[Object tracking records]
◆ ◆ ◆ ◆ ◆

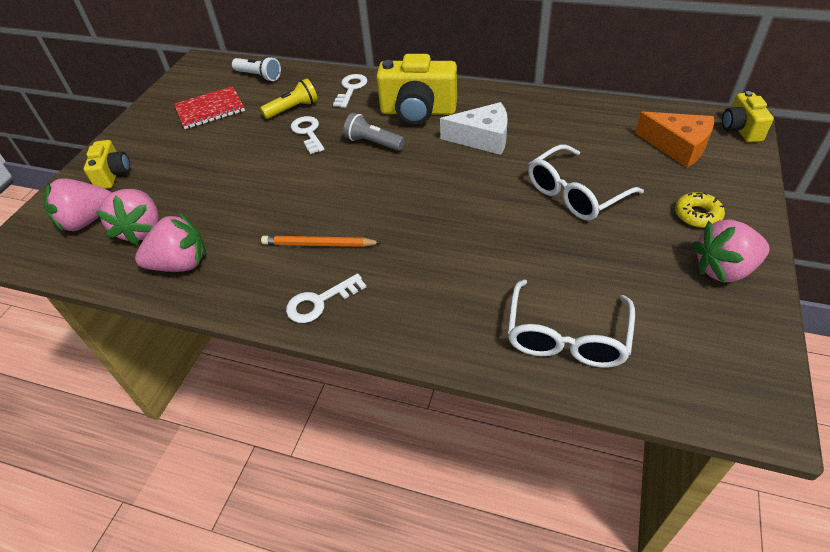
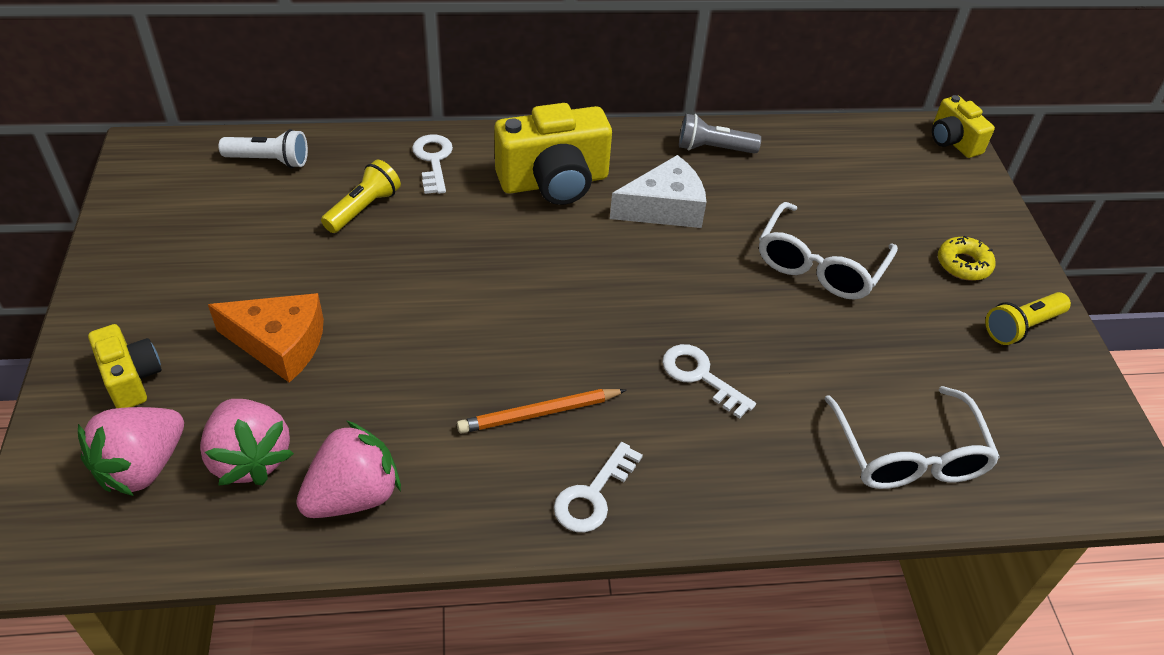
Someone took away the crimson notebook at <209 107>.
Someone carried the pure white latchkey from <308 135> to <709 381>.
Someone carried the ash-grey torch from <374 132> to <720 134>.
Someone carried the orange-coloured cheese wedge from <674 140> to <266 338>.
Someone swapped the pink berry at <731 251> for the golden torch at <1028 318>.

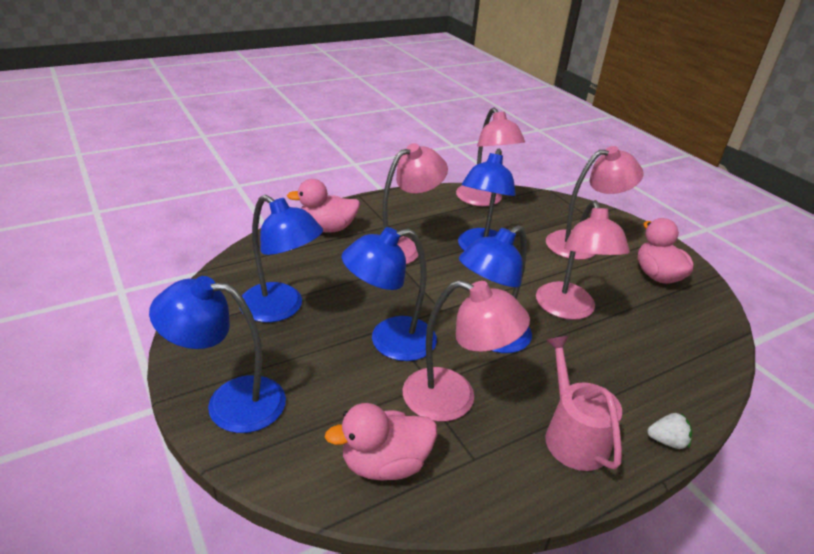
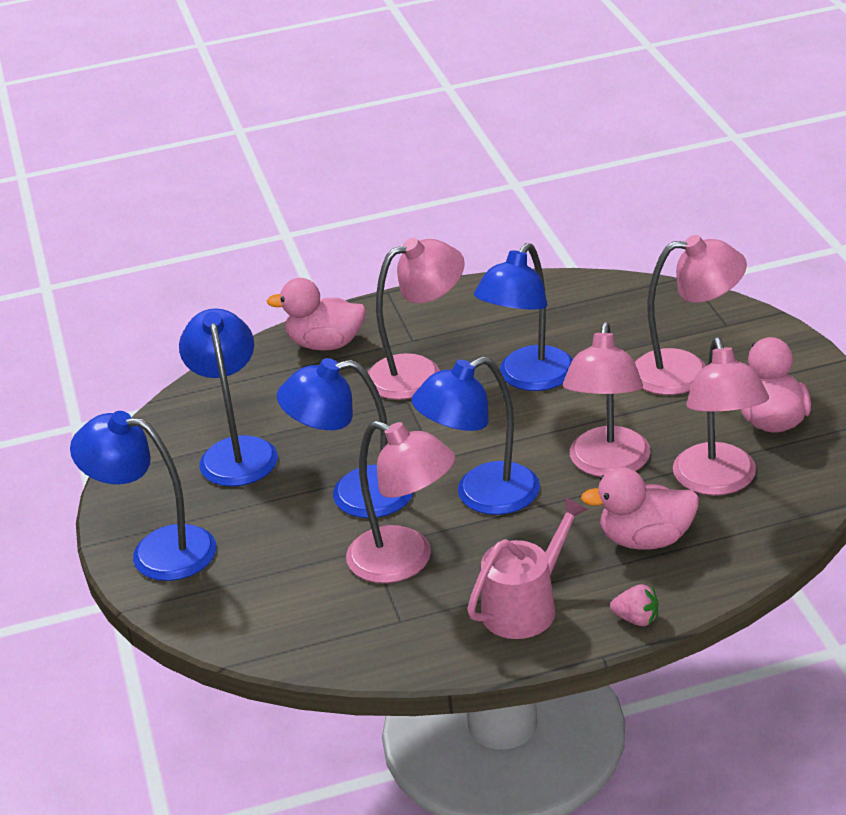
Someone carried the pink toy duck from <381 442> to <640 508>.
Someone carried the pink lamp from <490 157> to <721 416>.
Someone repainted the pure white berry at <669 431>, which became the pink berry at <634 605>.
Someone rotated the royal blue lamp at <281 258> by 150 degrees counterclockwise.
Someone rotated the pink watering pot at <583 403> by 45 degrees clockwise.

◆ ◆ ◆ ◆ ◆

What you have to do: Look for the line that contains "Someone rotated the royal" in the entries above. Set it down, along with all later lines, exactly as written.

Answer to this task:
Someone rotated the royal blue lamp at <281 258> by 150 degrees counterclockwise.
Someone rotated the pink watering pot at <583 403> by 45 degrees clockwise.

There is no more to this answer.